All that is wanted is the line with "The jet-black teapot" and each line after it to the end of the data below, set down exactly and without pictures.

Input data Start Marker

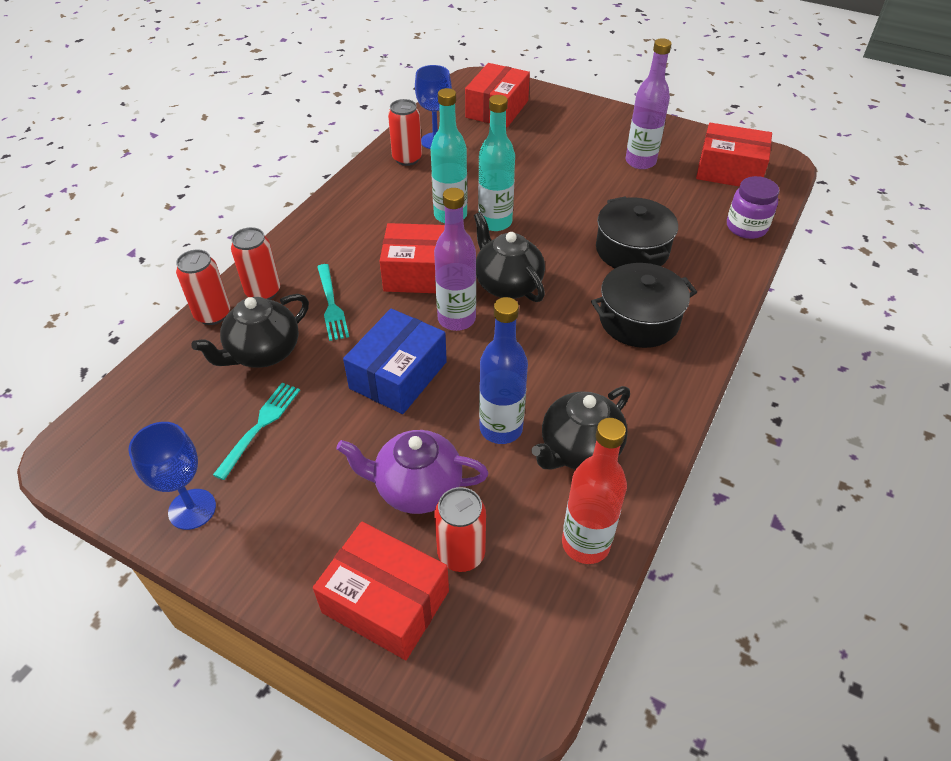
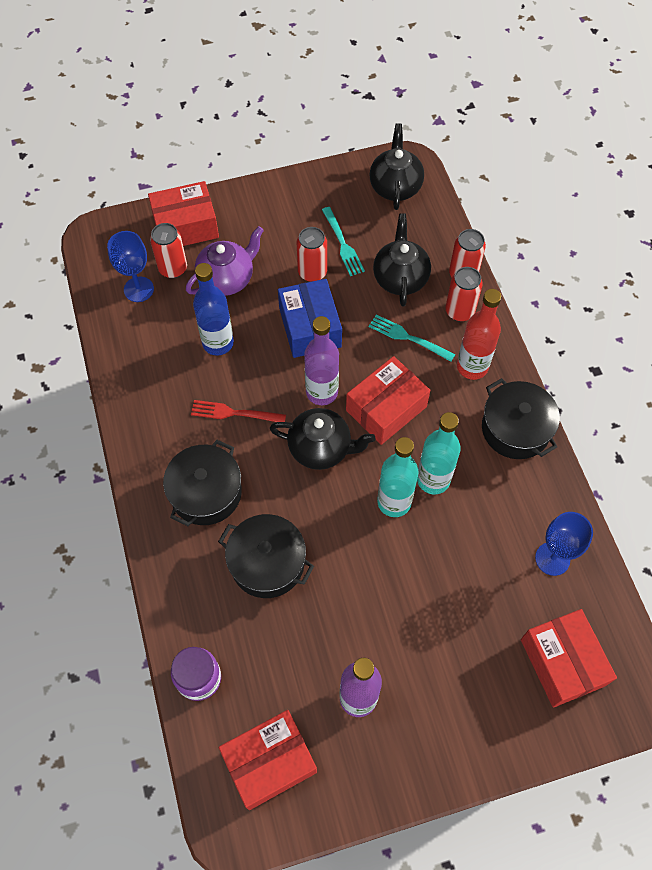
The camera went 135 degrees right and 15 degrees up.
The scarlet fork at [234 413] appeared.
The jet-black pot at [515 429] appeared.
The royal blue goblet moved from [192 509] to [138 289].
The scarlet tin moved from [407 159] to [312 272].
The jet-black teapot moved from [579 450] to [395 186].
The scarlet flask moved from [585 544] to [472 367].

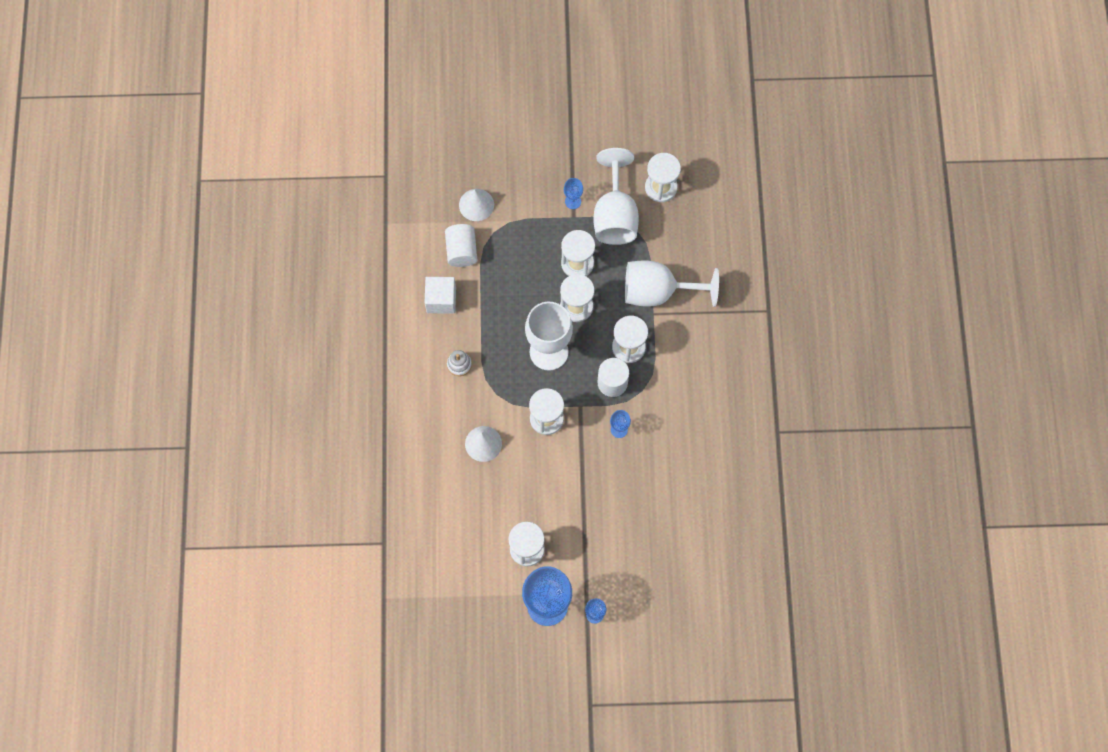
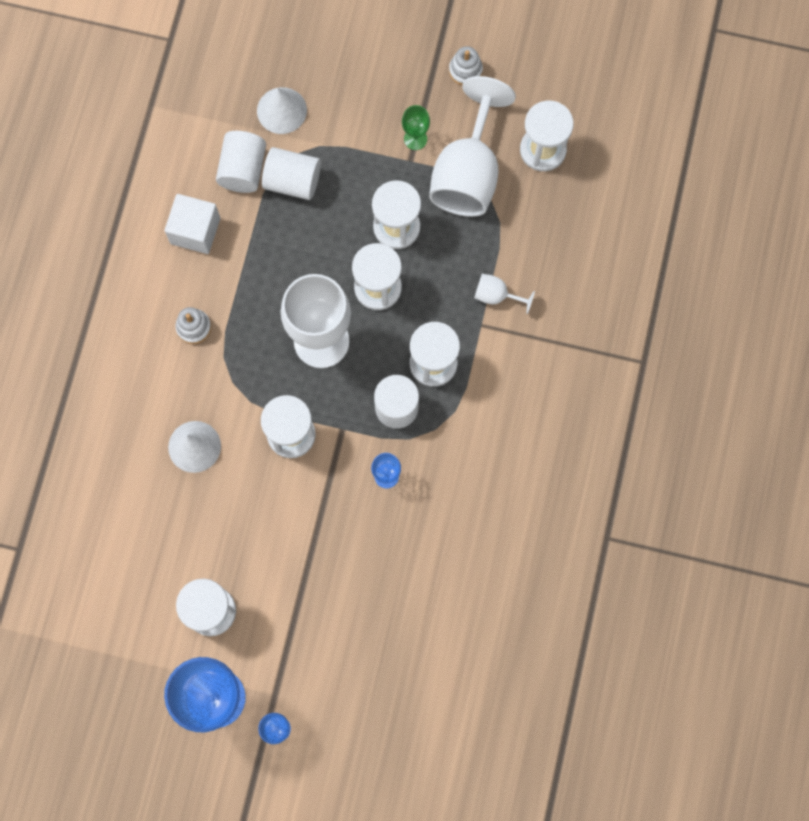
The camera went 15 degrees right and 5 degrees up.
The pure white cylinder shape at [292 181] appeared.
The pure white stacking rings at [465 70] appeared.
The royal blue goblet at [573 201] became the leaf-green goblet at [415 139].
The pure white goblet at [657 292] changed to 0.43 times the size.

Input data End Marker

Exercise output:
The jet-black teapot moved from [579 450] to [395 186].
The scarlet flask moved from [585 544] to [472 367].

The camera went 15 degrees right and 5 degrees up.
The pure white cylinder shape at [292 181] appeared.
The pure white stacking rings at [465 70] appeared.
The royal blue goblet at [573 201] became the leaf-green goblet at [415 139].
The pure white goblet at [657 292] changed to 0.43 times the size.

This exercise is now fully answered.